Coordinate-based change listings:
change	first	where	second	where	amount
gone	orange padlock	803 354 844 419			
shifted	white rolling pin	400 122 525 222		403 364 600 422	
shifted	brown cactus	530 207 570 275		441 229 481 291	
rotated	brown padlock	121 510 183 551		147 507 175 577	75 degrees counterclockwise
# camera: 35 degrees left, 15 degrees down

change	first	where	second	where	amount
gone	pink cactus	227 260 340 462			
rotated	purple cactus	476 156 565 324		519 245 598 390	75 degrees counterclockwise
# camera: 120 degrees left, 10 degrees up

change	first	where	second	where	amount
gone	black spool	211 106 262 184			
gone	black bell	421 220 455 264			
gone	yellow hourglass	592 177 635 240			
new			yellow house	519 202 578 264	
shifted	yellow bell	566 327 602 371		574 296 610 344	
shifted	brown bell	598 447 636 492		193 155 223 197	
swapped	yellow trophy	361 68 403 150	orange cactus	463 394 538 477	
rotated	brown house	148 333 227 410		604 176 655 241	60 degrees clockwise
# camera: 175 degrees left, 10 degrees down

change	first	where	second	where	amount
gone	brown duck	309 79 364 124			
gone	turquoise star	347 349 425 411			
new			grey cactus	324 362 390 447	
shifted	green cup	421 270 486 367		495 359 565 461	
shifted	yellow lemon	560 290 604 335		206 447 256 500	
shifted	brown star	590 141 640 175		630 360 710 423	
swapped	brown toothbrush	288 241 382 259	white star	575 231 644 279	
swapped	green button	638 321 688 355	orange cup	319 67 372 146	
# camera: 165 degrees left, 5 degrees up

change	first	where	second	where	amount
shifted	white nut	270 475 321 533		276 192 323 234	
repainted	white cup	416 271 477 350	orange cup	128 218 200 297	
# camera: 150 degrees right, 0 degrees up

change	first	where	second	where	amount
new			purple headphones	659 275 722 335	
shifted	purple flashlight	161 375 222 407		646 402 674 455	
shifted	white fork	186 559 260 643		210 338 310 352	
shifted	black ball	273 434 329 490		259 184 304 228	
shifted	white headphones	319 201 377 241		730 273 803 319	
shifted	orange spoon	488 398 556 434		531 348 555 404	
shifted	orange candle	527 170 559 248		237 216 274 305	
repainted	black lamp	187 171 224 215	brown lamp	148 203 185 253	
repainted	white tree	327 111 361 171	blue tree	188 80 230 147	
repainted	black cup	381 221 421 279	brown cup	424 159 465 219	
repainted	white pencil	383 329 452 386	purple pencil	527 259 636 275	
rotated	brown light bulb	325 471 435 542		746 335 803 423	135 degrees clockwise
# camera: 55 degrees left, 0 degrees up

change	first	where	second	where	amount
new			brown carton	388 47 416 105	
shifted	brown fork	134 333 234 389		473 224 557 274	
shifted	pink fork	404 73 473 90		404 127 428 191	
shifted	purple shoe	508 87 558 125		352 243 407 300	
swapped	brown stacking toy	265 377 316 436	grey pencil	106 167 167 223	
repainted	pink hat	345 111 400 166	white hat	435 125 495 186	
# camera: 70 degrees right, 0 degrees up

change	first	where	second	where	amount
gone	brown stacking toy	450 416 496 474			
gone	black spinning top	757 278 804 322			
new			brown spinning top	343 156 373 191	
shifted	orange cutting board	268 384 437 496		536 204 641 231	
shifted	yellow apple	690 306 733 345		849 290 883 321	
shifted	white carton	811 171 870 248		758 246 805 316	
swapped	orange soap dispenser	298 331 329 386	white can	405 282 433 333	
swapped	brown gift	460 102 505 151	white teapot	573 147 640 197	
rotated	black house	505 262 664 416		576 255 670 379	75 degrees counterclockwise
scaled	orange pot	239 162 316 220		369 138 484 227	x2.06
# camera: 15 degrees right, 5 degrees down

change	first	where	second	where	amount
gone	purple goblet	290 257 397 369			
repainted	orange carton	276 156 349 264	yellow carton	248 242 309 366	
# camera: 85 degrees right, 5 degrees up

Exercise requirements:
From the records, copy out each line that includes the string "padlock".

Problem solution:
gone	orange padlock	803 354 844 419			
rotated	brown padlock	121 510 183 551		147 507 175 577	75 degrees counterclockwise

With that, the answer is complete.